**The task:** Below are entries; copy exactly the lines from the one with "- removed: phone (emerald) (557, 148)" through the one with "- added: wooden pencil (golden) (903, 304)", both included, and leave out the rest.

**Exercise data:**

== Segment start ==

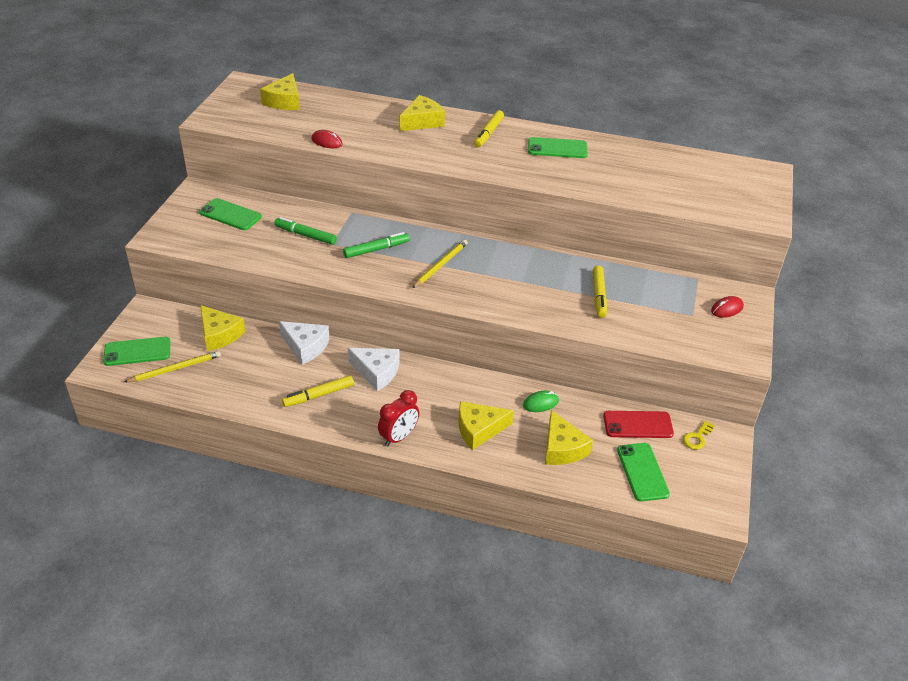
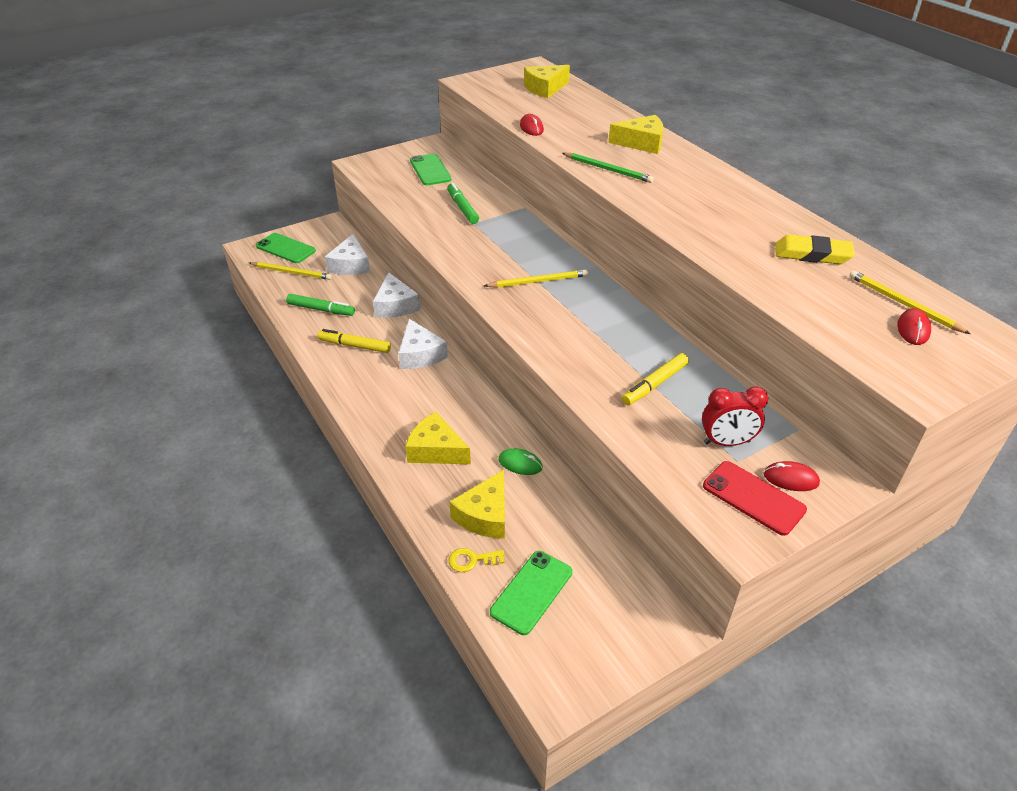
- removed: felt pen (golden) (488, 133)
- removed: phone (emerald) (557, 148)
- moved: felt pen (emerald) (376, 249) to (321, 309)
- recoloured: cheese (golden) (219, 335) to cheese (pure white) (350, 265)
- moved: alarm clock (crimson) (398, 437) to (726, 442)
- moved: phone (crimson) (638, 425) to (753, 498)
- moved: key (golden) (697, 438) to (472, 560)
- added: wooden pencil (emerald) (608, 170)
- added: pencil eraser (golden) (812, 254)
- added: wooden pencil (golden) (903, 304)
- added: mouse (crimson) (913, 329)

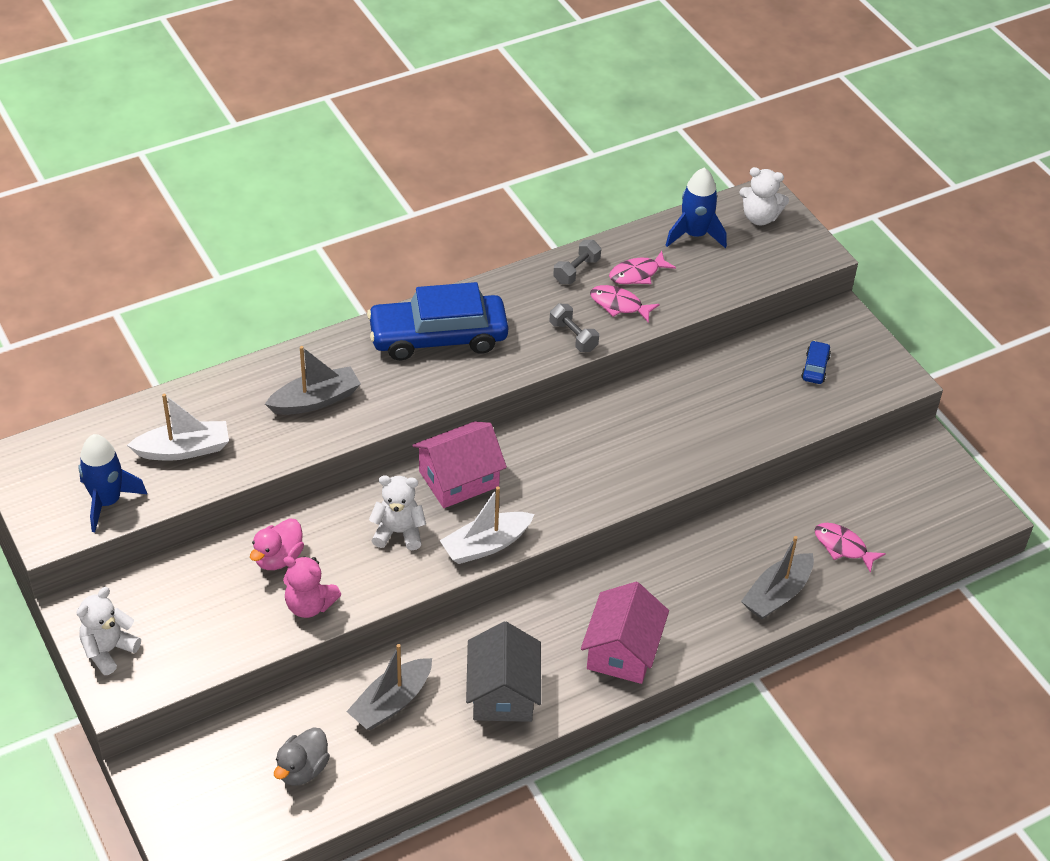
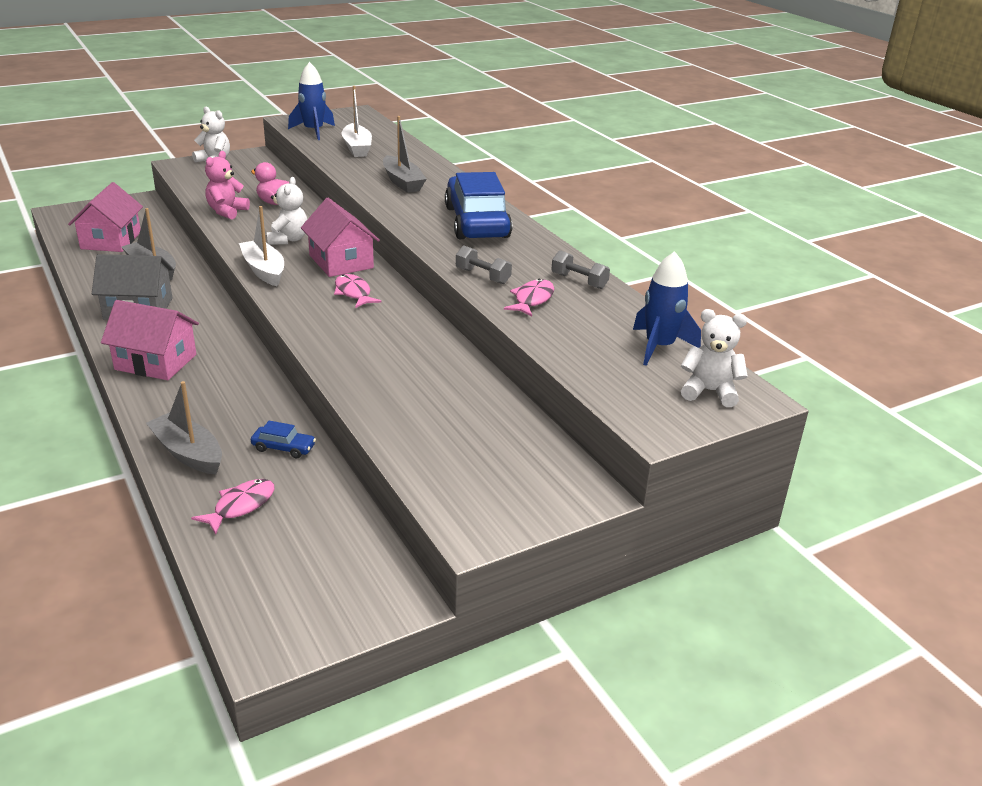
- turned: teddy bear (pure white) (759, 218) = (709, 391) 90 degrees clockwise
- moved: fish figure (rose-pink) (637, 274) to (353, 293)
- turned: hand weight (gray) (573, 336) = (483, 276) 75 degrees clockwise
- moved: car (cobalt) (815, 367) to (283, 448)
- replaced: toy duck (gray) (302, 769) to house (rose-pink) (111, 240)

== Segment end ==

**Reply to the exercise:**
- removed: phone (emerald) (557, 148)
- moved: felt pen (emerald) (376, 249) to (321, 309)
- recoloured: cheese (golden) (219, 335) to cheese (pure white) (350, 265)
- moved: alarm clock (crimson) (398, 437) to (726, 442)
- moved: phone (crimson) (638, 425) to (753, 498)
- moved: key (golden) (697, 438) to (472, 560)
- added: wooden pencil (emerald) (608, 170)
- added: pencil eraser (golden) (812, 254)
- added: wooden pencil (golden) (903, 304)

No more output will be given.